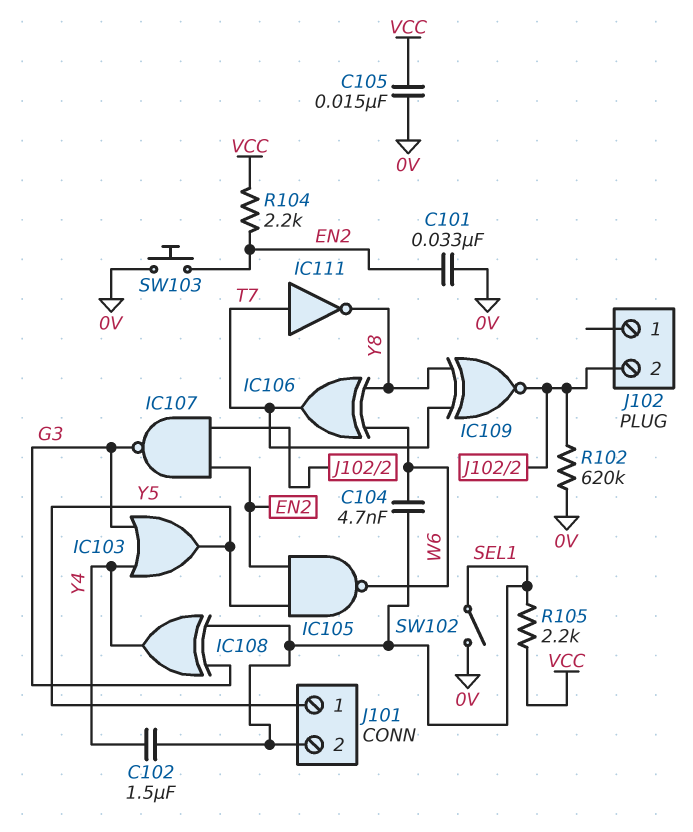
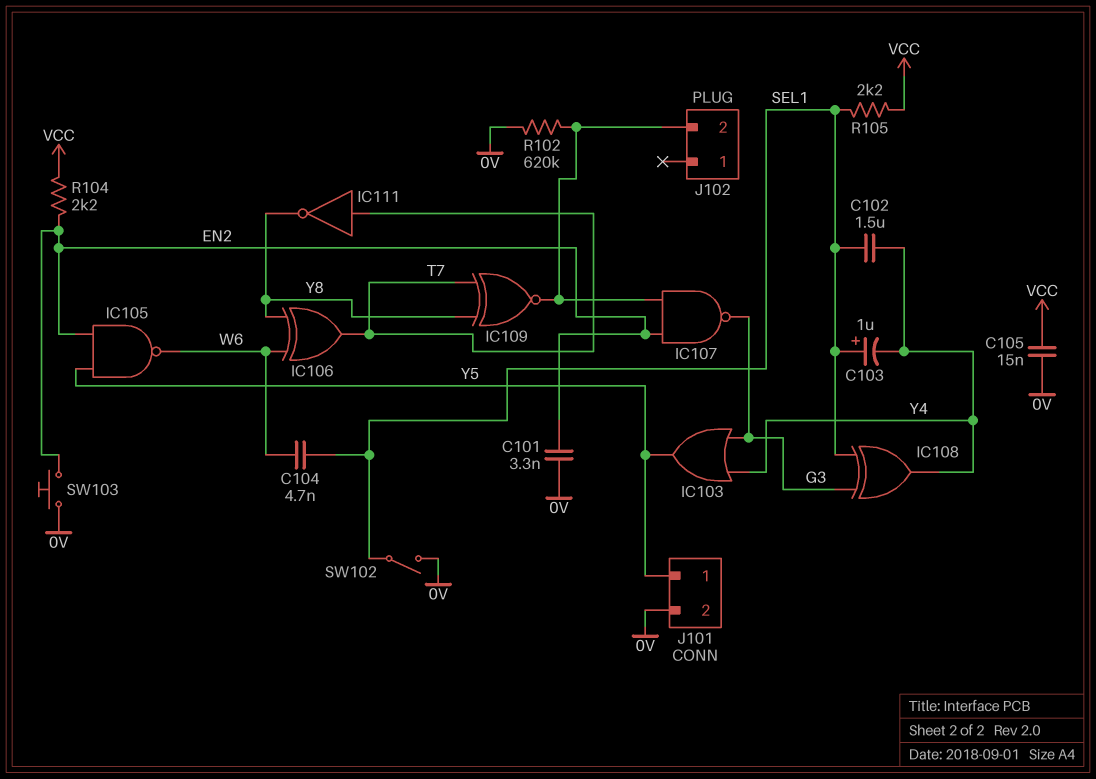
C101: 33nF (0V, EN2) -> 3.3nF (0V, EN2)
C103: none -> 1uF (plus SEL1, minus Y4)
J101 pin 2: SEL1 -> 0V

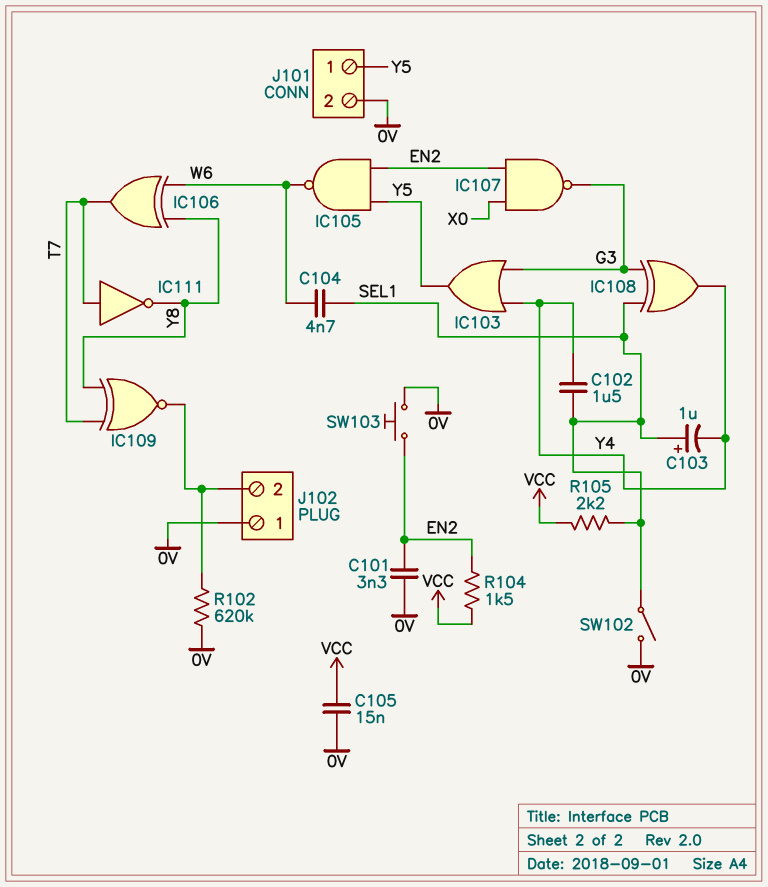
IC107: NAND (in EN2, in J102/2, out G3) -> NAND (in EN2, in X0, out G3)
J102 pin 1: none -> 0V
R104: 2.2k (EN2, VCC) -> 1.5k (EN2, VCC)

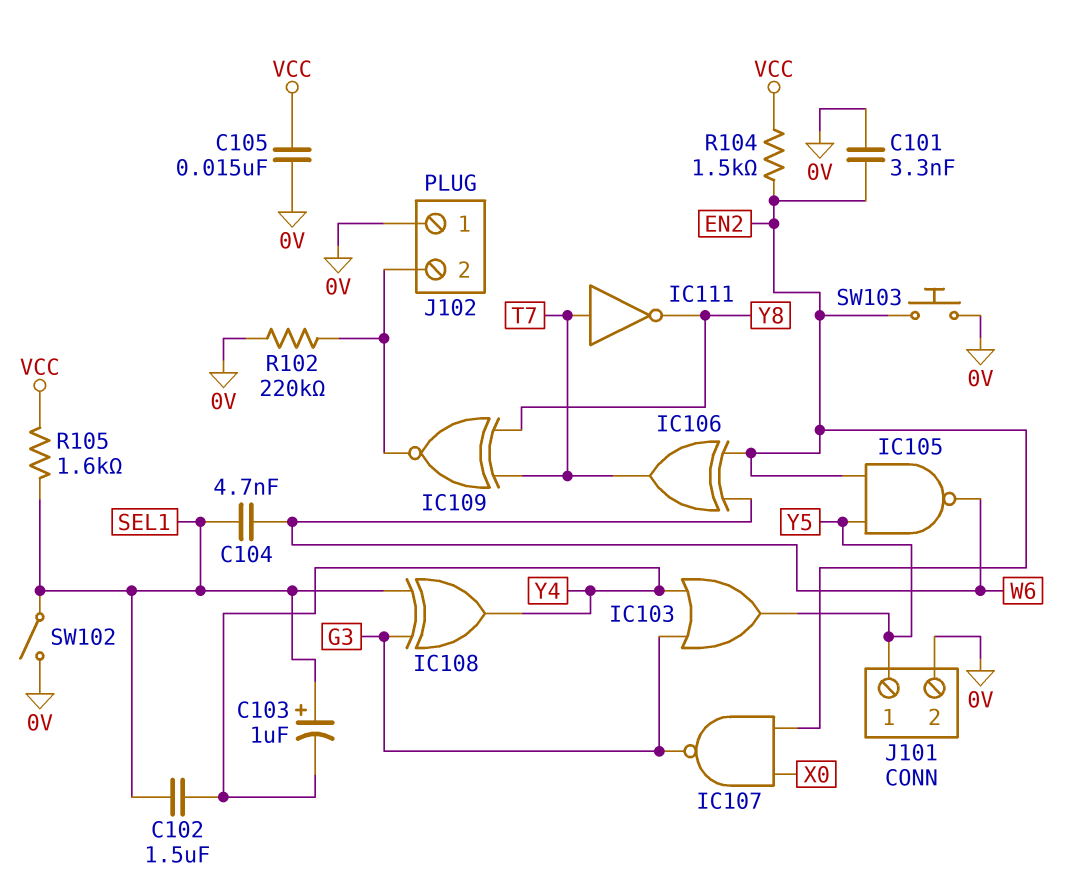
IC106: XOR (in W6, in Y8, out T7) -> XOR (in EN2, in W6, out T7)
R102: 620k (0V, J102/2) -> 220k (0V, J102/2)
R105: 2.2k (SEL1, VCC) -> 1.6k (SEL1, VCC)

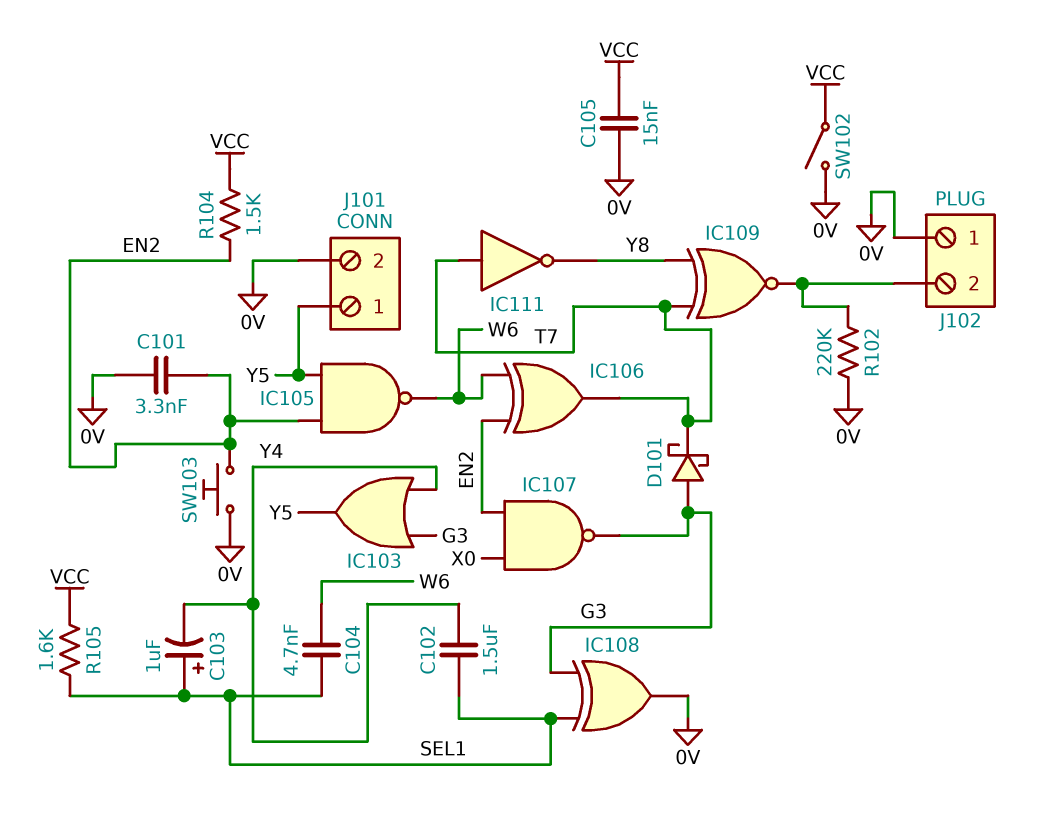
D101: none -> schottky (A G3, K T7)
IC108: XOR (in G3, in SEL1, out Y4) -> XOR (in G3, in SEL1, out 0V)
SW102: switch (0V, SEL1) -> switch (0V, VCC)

***

**Directions for this task:** Beginning with the line where "R105: 2.2k (SEL1, VCC) -> 1.6k (SEL1, VCC)" appears, restate word for word every line down to the last one in the data, but keep the pictures out.

**Task output:**
R105: 2.2k (SEL1, VCC) -> 1.6k (SEL1, VCC)

D101: none -> schottky (A G3, K T7)
IC108: XOR (in G3, in SEL1, out Y4) -> XOR (in G3, in SEL1, out 0V)
SW102: switch (0V, SEL1) -> switch (0V, VCC)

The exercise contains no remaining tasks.